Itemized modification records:
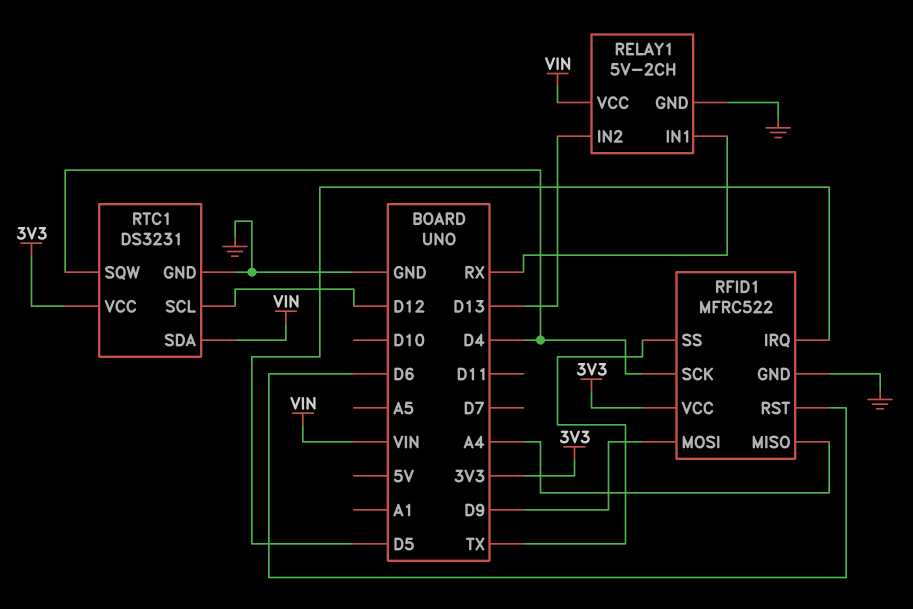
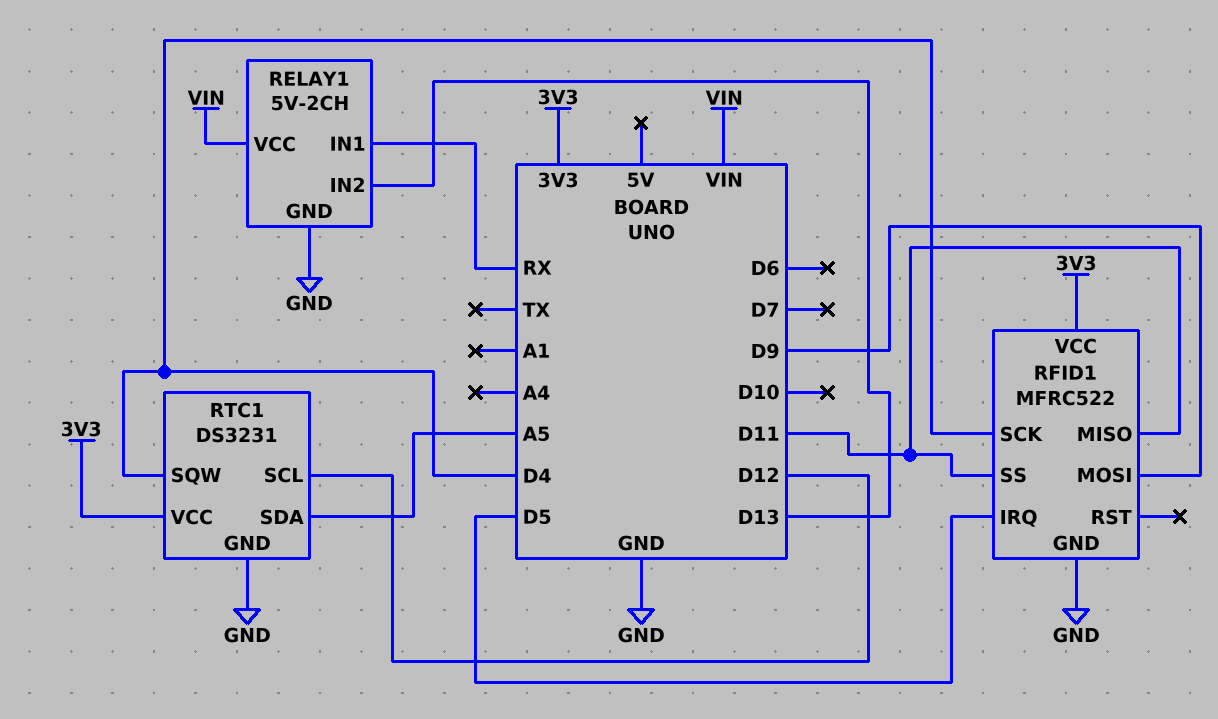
RFID1 pin MISO: A4 -> D11
RFID1 pin RST: D6 -> none
RFID1 pin SS: TX -> D11
RTC1 pin SDA: VIN -> A5

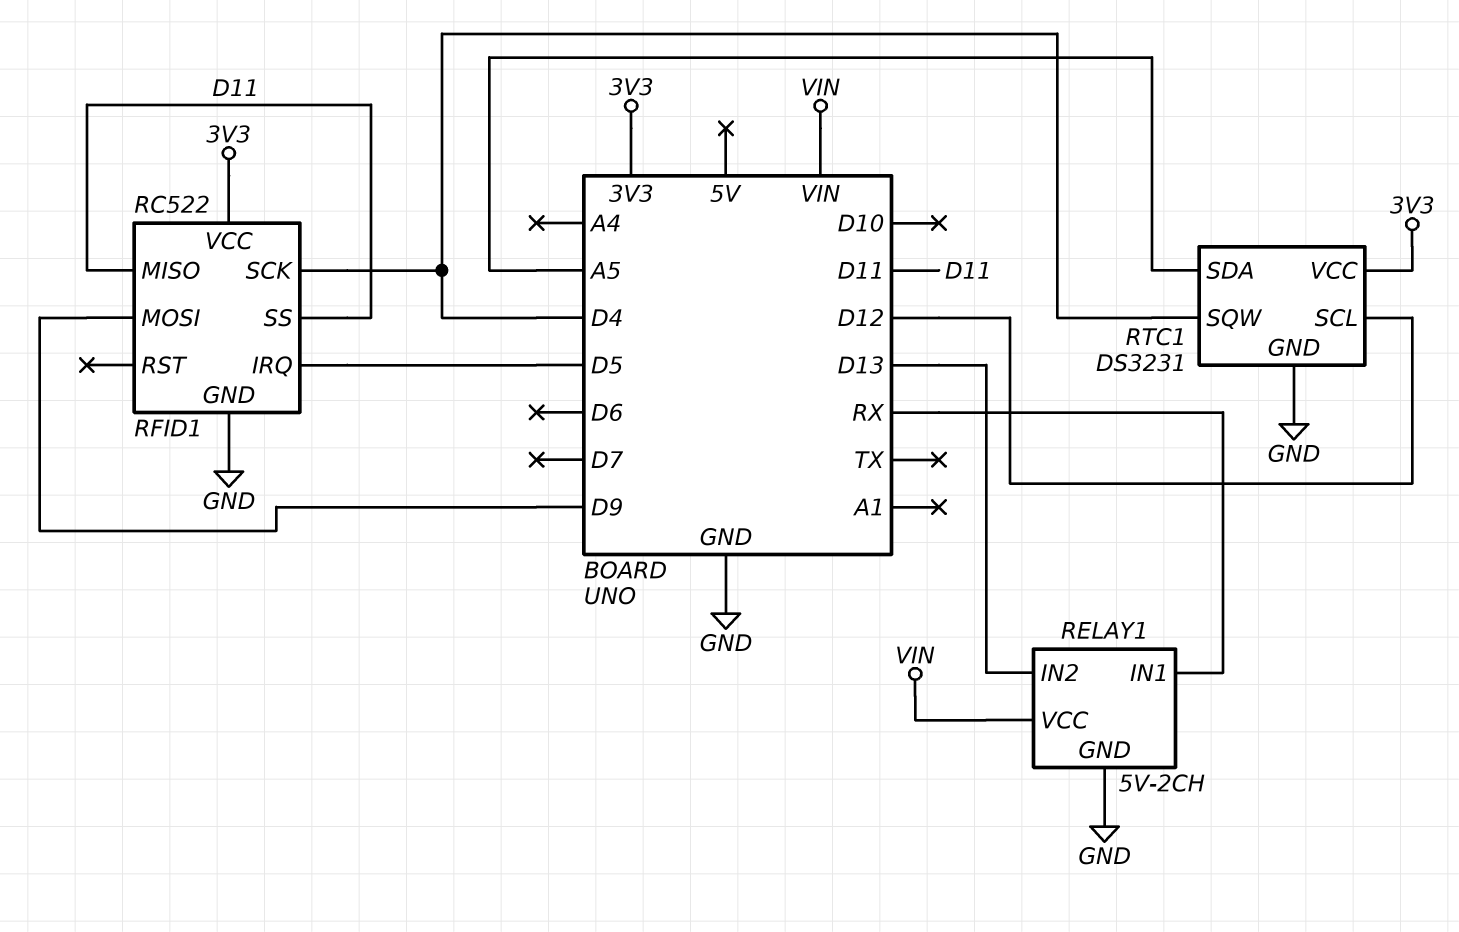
RFID1: MFRC522 -> RC522

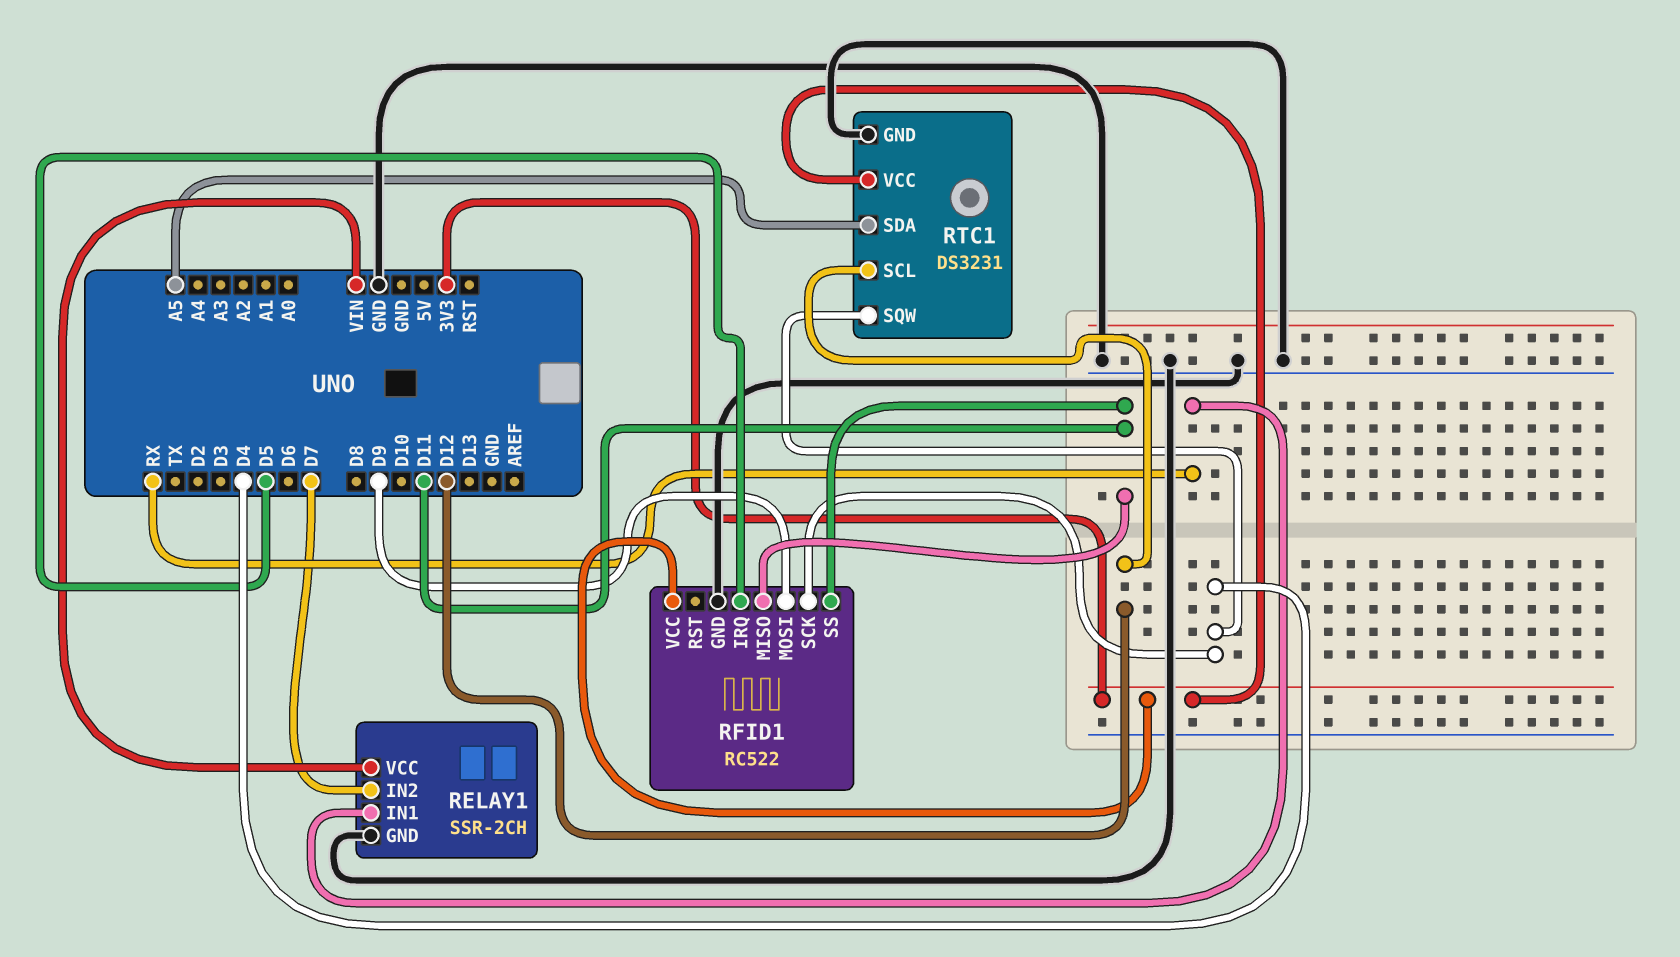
RELAY1: 5V-2CH -> SSR-2CH
RELAY1 pin IN2: D13 -> D7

• _EXERCISE DESCRIPTION_
A faithful copy of every record is needed here. Leave the images out of it.

• _RESULT OF THE TASK_
RFID1 pin MISO: A4 -> D11
RFID1 pin RST: D6 -> none
RFID1 pin SS: TX -> D11
RTC1 pin SDA: VIN -> A5

RFID1: MFRC522 -> RC522

RELAY1: 5V-2CH -> SSR-2CH
RELAY1 pin IN2: D13 -> D7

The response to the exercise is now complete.